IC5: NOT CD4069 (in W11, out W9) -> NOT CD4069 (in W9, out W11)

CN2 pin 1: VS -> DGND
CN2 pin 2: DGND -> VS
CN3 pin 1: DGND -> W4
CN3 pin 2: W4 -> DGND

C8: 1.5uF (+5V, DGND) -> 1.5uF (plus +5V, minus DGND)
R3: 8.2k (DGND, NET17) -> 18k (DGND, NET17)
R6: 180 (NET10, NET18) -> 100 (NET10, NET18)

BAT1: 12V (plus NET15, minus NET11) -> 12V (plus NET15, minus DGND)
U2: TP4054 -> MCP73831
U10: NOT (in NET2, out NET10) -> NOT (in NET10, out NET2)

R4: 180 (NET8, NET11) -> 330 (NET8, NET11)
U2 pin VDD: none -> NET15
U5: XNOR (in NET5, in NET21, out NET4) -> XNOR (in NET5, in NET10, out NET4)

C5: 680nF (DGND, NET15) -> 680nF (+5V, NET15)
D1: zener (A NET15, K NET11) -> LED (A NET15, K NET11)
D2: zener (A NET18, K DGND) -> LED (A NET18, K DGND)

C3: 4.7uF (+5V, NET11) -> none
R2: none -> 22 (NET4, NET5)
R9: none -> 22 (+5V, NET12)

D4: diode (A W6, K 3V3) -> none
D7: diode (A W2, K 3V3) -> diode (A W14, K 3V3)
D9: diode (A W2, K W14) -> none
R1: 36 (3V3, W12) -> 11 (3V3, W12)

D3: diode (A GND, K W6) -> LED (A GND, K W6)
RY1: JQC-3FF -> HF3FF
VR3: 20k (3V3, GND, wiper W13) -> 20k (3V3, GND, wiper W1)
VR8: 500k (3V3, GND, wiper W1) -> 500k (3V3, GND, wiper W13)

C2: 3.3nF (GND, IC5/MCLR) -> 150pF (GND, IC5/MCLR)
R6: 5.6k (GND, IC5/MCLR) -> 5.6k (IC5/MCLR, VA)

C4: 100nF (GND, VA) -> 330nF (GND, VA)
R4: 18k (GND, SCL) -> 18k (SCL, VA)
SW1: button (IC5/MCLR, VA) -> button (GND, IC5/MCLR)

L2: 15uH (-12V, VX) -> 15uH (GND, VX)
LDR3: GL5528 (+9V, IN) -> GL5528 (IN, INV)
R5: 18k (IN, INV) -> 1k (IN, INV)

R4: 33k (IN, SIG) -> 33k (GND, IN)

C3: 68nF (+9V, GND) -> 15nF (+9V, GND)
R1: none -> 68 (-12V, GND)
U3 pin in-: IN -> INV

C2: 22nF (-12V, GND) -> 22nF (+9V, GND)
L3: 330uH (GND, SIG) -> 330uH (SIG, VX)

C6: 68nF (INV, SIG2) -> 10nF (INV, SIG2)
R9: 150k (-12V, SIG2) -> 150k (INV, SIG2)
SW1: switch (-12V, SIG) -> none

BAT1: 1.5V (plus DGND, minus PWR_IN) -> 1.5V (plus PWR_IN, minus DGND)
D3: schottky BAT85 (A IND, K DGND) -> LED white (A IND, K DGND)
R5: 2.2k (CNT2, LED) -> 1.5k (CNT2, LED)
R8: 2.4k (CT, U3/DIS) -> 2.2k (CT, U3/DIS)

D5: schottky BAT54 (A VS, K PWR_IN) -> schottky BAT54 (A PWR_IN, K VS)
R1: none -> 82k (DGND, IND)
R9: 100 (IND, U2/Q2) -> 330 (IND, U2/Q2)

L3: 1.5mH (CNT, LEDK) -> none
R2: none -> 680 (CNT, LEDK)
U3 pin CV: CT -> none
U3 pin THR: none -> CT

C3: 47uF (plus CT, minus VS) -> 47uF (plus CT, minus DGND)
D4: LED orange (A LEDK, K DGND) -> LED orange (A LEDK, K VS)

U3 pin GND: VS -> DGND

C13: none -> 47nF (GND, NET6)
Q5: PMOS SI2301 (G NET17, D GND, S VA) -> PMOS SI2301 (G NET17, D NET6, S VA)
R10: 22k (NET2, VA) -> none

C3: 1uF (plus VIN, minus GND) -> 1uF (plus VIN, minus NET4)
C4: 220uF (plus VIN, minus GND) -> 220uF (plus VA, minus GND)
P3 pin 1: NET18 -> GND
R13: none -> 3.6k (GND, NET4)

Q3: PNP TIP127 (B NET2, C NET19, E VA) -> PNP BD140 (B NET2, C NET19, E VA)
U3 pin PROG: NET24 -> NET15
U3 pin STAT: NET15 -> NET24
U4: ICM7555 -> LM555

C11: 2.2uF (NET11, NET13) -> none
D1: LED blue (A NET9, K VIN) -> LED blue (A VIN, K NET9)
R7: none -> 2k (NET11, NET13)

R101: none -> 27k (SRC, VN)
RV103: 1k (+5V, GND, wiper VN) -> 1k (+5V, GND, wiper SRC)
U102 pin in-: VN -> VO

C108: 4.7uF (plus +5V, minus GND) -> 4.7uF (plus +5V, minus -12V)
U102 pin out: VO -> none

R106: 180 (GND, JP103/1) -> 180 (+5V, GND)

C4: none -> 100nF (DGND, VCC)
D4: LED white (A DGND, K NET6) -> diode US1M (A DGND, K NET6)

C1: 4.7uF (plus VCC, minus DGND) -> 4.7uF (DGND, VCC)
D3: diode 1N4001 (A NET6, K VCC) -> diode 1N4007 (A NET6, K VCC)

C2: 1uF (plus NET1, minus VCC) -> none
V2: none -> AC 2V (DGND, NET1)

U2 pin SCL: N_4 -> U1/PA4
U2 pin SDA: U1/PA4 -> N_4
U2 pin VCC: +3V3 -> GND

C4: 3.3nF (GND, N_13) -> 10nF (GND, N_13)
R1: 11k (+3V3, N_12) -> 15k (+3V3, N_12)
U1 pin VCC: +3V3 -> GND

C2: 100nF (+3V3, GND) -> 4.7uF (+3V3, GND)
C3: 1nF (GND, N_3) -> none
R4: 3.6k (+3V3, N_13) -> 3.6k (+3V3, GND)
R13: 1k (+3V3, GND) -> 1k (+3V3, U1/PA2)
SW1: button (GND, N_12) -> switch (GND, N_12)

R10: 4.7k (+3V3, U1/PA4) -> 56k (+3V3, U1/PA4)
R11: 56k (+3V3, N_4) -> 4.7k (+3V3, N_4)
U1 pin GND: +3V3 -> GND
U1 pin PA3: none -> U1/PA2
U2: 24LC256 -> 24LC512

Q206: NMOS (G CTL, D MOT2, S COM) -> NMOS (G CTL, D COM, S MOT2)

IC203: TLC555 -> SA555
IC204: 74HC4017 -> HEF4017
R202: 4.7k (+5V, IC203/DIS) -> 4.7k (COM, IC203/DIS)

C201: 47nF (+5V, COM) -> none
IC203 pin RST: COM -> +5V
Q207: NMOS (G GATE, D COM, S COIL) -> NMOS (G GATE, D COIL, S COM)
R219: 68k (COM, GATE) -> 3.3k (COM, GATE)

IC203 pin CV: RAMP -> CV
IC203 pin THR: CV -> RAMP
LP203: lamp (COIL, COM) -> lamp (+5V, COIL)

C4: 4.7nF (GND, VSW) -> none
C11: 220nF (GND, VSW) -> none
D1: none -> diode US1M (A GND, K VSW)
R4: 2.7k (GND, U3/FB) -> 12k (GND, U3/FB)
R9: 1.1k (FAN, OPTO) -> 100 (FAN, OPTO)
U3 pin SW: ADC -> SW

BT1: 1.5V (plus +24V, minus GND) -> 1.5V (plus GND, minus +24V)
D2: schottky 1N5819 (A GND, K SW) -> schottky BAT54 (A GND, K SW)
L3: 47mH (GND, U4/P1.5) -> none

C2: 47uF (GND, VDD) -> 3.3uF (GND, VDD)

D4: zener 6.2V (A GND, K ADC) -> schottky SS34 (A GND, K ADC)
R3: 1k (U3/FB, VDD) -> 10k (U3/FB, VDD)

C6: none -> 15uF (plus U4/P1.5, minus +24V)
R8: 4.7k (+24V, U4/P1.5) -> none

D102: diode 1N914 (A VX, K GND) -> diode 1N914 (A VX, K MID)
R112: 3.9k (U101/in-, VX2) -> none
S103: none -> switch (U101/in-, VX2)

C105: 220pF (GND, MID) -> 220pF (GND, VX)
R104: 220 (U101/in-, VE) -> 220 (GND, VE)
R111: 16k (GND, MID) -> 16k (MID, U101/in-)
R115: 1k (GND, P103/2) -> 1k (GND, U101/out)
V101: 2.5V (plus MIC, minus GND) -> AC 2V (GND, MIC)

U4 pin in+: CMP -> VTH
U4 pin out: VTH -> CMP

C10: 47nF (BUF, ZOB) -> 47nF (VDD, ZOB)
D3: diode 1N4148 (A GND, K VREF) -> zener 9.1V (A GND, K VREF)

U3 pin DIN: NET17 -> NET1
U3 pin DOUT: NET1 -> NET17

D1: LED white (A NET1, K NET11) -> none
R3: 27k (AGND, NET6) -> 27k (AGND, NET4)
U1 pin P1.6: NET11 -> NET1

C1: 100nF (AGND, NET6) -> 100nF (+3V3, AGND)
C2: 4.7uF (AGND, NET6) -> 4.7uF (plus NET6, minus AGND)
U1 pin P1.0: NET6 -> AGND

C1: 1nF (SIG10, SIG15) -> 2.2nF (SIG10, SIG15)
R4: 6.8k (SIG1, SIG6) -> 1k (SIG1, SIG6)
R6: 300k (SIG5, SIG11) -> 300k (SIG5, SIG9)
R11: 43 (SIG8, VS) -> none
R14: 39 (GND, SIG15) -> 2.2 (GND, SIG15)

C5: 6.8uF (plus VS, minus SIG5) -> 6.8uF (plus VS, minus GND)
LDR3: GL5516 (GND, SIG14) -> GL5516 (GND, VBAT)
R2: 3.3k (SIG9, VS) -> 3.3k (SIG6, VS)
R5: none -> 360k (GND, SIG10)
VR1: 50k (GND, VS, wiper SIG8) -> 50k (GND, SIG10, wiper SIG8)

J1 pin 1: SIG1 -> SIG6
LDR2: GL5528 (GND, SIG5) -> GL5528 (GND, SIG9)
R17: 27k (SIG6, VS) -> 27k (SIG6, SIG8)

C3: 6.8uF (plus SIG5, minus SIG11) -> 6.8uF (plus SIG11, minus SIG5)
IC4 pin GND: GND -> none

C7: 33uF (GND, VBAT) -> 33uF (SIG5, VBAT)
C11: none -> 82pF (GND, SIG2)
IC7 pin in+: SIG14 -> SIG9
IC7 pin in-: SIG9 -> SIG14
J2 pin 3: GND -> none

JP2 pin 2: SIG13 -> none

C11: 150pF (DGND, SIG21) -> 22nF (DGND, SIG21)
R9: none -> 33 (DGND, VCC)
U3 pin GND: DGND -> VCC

▸ Exercise goal
Display each line of the data where "schottky" occurs.

▸ Result of this task
D3: schottky BAT85 (A IND, K DGND) -> LED white (A IND, K DGND)
D5: schottky BAT54 (A VS, K PWR_IN) -> schottky BAT54 (A PWR_IN, K VS)
D2: schottky 1N5819 (A GND, K SW) -> schottky BAT54 (A GND, K SW)
D4: zener 6.2V (A GND, K ADC) -> schottky SS34 (A GND, K ADC)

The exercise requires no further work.